start GIVEN ENTRIES

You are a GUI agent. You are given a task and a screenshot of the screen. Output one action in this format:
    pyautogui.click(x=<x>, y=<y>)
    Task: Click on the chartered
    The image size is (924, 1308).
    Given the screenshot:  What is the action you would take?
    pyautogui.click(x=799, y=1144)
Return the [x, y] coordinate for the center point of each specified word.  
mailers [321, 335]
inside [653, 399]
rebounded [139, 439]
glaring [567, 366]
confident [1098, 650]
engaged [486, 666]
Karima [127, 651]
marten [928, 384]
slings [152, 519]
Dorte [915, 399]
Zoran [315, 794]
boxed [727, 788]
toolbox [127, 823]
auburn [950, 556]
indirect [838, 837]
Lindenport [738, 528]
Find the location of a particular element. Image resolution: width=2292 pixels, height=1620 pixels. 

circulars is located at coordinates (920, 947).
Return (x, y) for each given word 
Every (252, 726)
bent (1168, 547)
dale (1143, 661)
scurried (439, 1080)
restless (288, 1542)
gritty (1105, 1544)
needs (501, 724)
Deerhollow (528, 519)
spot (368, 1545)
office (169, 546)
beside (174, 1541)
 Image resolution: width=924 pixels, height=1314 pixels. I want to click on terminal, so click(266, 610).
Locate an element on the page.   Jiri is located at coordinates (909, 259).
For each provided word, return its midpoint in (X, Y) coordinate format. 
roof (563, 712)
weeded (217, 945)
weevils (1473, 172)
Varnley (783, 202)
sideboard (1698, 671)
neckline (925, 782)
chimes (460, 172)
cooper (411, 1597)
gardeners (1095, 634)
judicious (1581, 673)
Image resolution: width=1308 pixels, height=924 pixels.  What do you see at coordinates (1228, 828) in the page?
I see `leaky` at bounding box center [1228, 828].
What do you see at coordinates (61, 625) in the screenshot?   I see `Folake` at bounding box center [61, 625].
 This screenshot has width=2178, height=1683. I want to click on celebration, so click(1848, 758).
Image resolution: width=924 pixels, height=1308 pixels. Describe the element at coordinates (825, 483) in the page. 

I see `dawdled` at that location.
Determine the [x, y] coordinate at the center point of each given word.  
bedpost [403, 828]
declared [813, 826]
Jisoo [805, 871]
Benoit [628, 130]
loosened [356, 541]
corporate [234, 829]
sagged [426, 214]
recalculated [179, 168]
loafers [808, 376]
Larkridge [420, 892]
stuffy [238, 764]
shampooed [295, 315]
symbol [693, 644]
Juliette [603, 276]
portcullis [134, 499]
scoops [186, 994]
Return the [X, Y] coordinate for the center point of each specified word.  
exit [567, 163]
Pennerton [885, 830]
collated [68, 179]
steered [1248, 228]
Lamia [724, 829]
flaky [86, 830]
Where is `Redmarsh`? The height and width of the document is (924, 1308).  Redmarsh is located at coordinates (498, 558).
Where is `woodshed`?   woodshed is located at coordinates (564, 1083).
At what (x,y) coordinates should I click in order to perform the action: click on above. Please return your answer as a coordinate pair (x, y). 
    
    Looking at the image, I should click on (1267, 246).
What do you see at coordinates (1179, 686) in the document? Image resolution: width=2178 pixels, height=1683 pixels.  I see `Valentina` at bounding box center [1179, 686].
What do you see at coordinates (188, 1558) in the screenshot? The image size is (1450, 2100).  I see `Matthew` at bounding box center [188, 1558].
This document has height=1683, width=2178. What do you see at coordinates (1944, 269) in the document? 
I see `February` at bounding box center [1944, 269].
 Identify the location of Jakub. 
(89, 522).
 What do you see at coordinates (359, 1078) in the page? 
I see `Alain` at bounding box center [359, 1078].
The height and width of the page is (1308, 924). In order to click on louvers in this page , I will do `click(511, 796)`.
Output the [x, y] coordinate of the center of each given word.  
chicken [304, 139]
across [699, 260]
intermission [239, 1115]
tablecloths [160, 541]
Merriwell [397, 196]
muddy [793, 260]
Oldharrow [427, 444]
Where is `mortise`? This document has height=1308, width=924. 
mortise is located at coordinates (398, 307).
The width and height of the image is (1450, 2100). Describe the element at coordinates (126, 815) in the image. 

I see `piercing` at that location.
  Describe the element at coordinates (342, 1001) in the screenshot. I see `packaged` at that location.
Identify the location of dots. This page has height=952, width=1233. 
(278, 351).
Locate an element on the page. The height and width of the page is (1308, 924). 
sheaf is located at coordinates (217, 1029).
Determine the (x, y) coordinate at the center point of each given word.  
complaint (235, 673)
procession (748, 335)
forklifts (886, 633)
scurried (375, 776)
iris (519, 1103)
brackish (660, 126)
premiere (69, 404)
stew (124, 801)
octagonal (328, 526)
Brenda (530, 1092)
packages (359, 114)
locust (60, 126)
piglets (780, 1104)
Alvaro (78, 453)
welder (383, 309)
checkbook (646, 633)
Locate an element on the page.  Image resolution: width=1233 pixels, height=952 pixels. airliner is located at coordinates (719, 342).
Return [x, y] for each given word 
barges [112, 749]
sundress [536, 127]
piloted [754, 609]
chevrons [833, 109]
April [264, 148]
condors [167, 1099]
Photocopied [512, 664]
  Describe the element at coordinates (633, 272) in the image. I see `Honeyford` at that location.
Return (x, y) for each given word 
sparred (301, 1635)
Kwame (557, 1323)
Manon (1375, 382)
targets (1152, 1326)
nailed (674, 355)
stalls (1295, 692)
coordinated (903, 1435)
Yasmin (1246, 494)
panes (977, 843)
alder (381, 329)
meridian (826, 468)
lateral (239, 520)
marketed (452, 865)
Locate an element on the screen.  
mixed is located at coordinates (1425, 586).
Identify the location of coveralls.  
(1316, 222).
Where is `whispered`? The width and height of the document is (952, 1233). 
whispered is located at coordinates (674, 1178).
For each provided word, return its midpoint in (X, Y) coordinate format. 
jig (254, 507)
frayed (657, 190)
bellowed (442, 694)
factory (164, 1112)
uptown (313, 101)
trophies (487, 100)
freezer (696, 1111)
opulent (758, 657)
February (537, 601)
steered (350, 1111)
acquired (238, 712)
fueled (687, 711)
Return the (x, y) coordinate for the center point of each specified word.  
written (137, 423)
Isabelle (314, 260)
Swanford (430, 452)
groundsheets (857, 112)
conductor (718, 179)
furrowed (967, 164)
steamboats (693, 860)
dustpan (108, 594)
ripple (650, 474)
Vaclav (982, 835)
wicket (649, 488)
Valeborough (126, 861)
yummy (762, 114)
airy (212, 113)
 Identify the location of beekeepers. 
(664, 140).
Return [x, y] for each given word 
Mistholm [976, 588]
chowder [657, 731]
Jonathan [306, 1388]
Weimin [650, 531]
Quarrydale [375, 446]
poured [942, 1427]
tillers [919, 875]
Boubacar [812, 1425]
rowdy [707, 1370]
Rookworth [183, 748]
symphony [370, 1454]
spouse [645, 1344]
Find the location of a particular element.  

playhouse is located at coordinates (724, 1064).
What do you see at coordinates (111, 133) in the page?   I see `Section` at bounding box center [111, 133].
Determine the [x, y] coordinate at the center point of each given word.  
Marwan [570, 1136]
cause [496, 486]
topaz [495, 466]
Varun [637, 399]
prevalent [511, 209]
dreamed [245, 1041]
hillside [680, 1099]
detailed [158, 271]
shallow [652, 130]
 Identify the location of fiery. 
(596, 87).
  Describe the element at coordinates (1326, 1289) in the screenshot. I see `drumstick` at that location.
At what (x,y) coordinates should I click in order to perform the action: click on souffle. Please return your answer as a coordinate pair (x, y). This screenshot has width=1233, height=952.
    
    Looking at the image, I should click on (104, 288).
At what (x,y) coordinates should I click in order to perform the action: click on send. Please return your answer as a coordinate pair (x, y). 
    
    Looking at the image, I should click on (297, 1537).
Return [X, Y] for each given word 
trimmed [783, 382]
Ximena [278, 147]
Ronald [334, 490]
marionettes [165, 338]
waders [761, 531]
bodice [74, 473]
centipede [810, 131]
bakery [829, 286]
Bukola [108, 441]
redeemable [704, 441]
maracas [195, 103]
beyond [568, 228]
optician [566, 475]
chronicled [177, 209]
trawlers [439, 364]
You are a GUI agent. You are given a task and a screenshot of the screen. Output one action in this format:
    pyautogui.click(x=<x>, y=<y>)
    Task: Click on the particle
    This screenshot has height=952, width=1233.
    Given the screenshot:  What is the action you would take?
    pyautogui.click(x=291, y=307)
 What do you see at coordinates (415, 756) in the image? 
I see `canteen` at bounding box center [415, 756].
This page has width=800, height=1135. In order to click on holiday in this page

end GIVEN ENTRIES

WORK TO DO
Please write out the rows above, from the start up to and including the line containing "mailers [321, 335]", with no changes.

CORRECT RESPONSE
You are a GUI agent. You are given a task and a screenshot of the screen. Output one action in this format:
    pyautogui.click(x=<x>, y=<y>)
    Task: Click on the chartered
    The image size is (924, 1308).
    Given the screenshot:  What is the action you would take?
    pyautogui.click(x=799, y=1144)
Return the [x, y] coordinate for the center point of each specified word.  
mailers [321, 335]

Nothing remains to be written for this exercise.